▸ What the exercise asks: Turn every line of the rows below into a JSON list of strings, one string per line, skipping blank lines. Leave the pictures out of the list.

▸ Given records:
####################

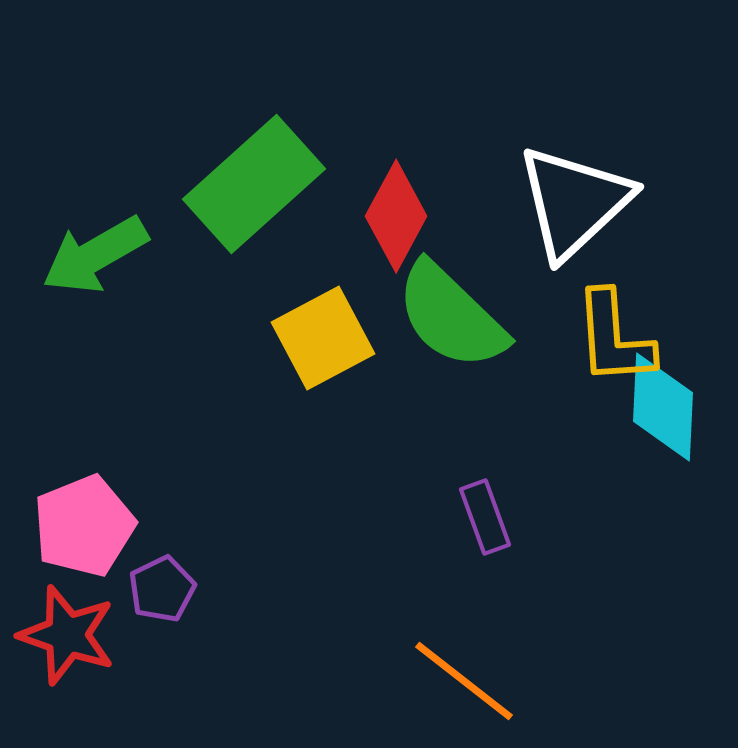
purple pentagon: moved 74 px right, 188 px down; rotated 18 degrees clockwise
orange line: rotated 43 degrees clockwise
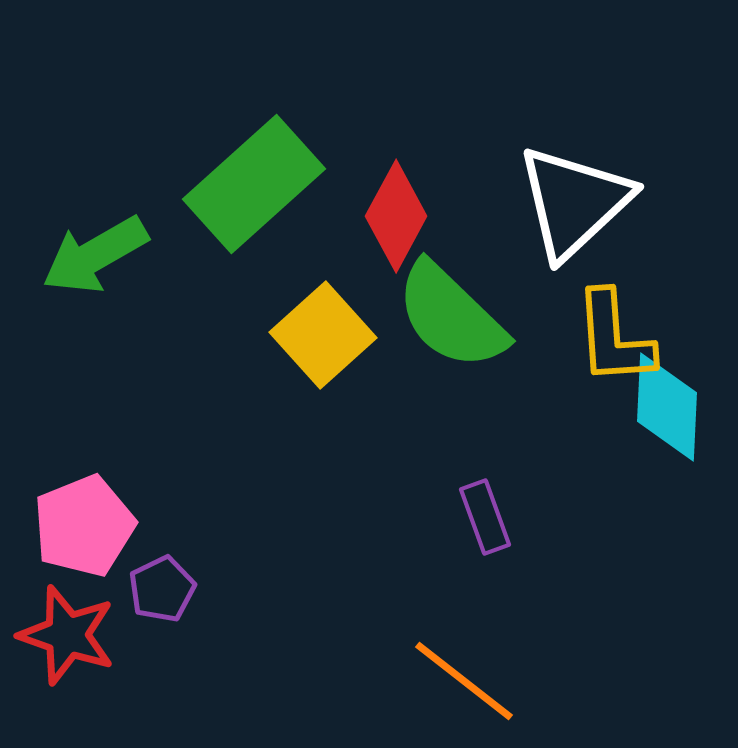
yellow square: moved 3 px up; rotated 14 degrees counterclockwise
cyan diamond: moved 4 px right
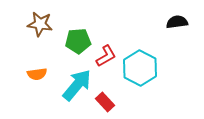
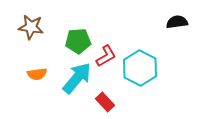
brown star: moved 9 px left, 3 px down
cyan arrow: moved 7 px up
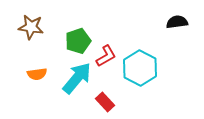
green pentagon: rotated 15 degrees counterclockwise
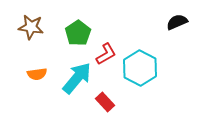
black semicircle: rotated 15 degrees counterclockwise
green pentagon: moved 8 px up; rotated 15 degrees counterclockwise
red L-shape: moved 2 px up
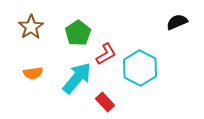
brown star: rotated 30 degrees clockwise
orange semicircle: moved 4 px left, 1 px up
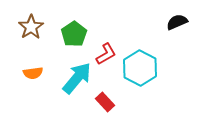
green pentagon: moved 4 px left, 1 px down
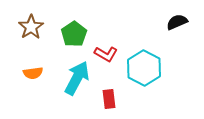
red L-shape: rotated 60 degrees clockwise
cyan hexagon: moved 4 px right
cyan arrow: rotated 12 degrees counterclockwise
red rectangle: moved 4 px right, 3 px up; rotated 36 degrees clockwise
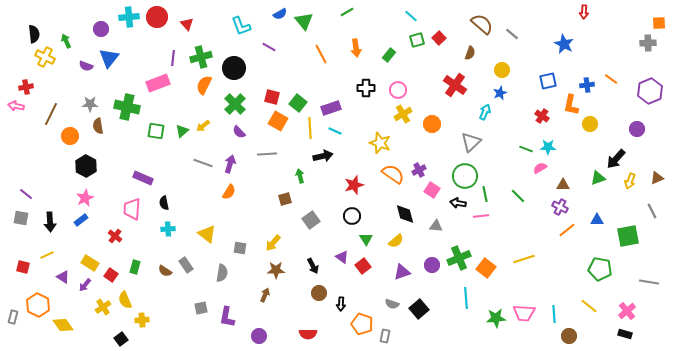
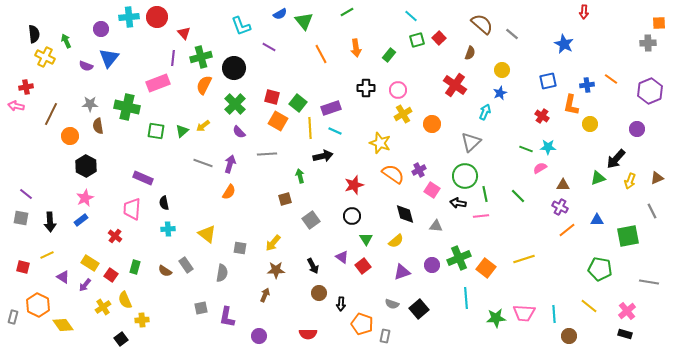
red triangle at (187, 24): moved 3 px left, 9 px down
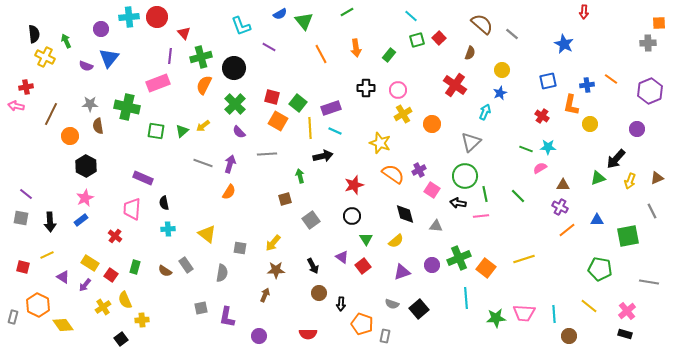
purple line at (173, 58): moved 3 px left, 2 px up
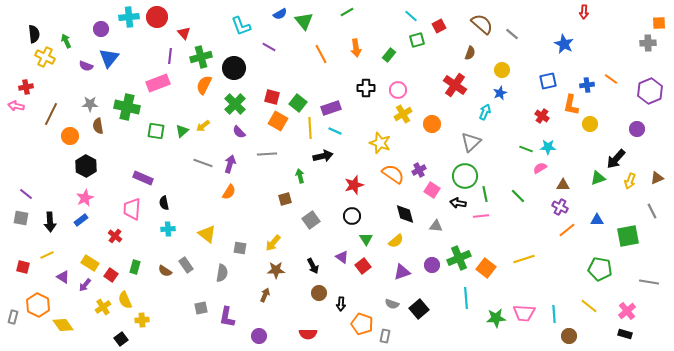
red square at (439, 38): moved 12 px up; rotated 16 degrees clockwise
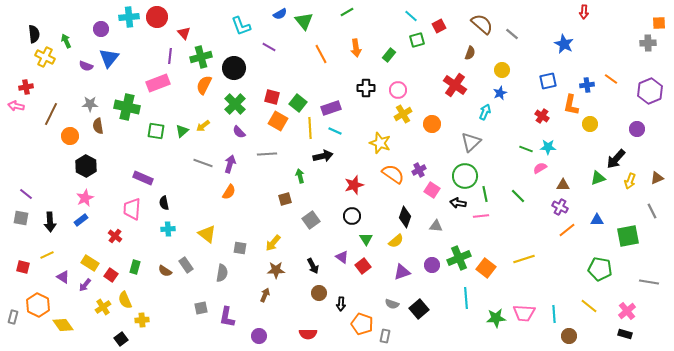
black diamond at (405, 214): moved 3 px down; rotated 35 degrees clockwise
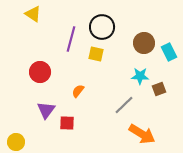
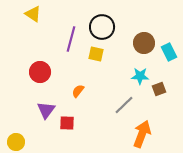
orange arrow: rotated 100 degrees counterclockwise
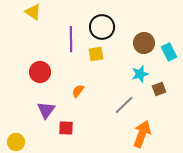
yellow triangle: moved 2 px up
purple line: rotated 15 degrees counterclockwise
yellow square: rotated 21 degrees counterclockwise
cyan star: moved 2 px up; rotated 18 degrees counterclockwise
red square: moved 1 px left, 5 px down
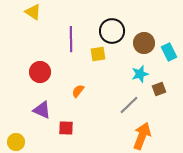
black circle: moved 10 px right, 4 px down
yellow square: moved 2 px right
gray line: moved 5 px right
purple triangle: moved 4 px left; rotated 42 degrees counterclockwise
orange arrow: moved 2 px down
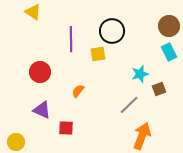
brown circle: moved 25 px right, 17 px up
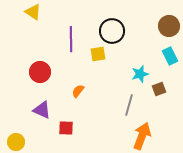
cyan rectangle: moved 1 px right, 4 px down
gray line: rotated 30 degrees counterclockwise
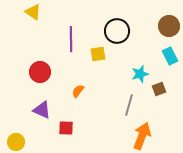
black circle: moved 5 px right
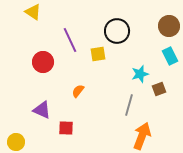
purple line: moved 1 px left, 1 px down; rotated 25 degrees counterclockwise
red circle: moved 3 px right, 10 px up
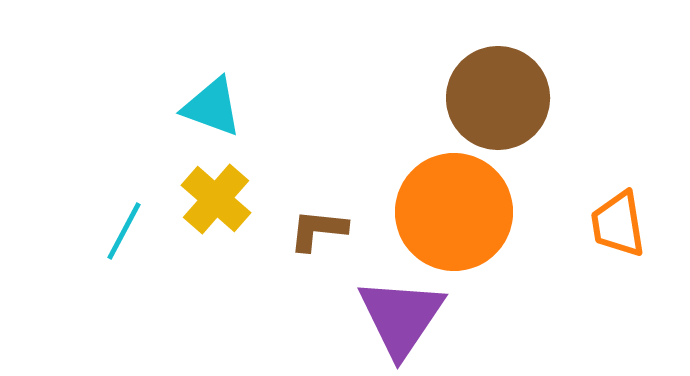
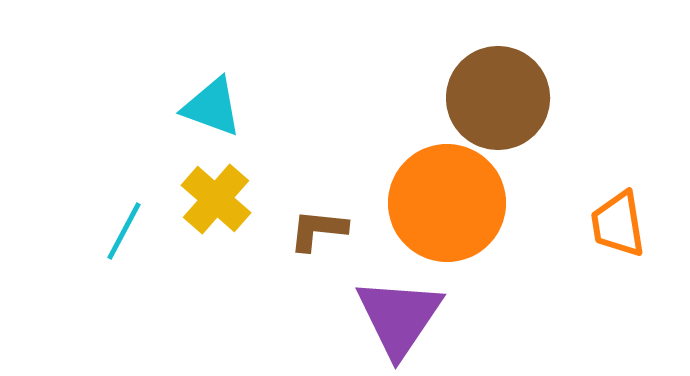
orange circle: moved 7 px left, 9 px up
purple triangle: moved 2 px left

####################

▸ The response:
[
  "purple pentagon: moved 74 px right, 188 px down; rotated 18 degrees clockwise",
  "orange line: rotated 43 degrees clockwise",
  "yellow square: moved 3 px up; rotated 14 degrees counterclockwise",
  "cyan diamond: moved 4 px right",
  "brown star: moved 9 px left, 3 px down",
  "cyan arrow: moved 7 px up",
  "green pentagon: rotated 15 degrees counterclockwise",
  "black semicircle: rotated 15 degrees counterclockwise",
  "green pentagon: moved 8 px up; rotated 15 degrees counterclockwise",
  "red L-shape: moved 2 px up",
  "brown star: rotated 30 degrees clockwise",
  "orange semicircle: moved 4 px left, 1 px up",
  "green pentagon: moved 4 px left, 1 px down",
  "red L-shape: rotated 60 degrees clockwise",
  "cyan hexagon: moved 4 px right",
  "cyan arrow: rotated 12 degrees counterclockwise",
  "red rectangle: moved 4 px right, 3 px up; rotated 36 degrees clockwise",
  "red triangle at (187, 24): moved 3 px left, 9 px down",
  "purple line at (173, 58): moved 3 px left, 2 px up",
  "red square at (439, 38): moved 12 px up; rotated 16 degrees clockwise",
  "black diamond at (405, 214): moved 3 px down; rotated 35 degrees clockwise",
  "orange arrow: rotated 100 degrees counterclockwise",
  "yellow triangle: moved 2 px up",
  "purple line: rotated 15 degrees counterclockwise",
  "yellow square: rotated 21 degrees counterclockwise",
  "cyan star: moved 2 px up; rotated 18 degrees counterclockwise",
  "red square: moved 1 px left, 5 px down",
  "black circle: moved 10 px right, 4 px down",
  "yellow square: moved 2 px right",
  "gray line: moved 5 px right",
  "purple triangle: moved 4 px left; rotated 42 degrees counterclockwise",
  "orange arrow: moved 2 px down",
  "brown circle: moved 25 px right, 17 px up",
  "cyan rectangle: moved 1 px right, 4 px down",
  "gray line: rotated 30 degrees counterclockwise",
  "black circle: moved 5 px right",
  "purple line: moved 1 px left, 1 px down; rotated 25 degrees counterclockwise",
  "red circle: moved 3 px right, 10 px up",
  "orange circle: moved 7 px left, 9 px up",
  "purple triangle: moved 2 px left"
]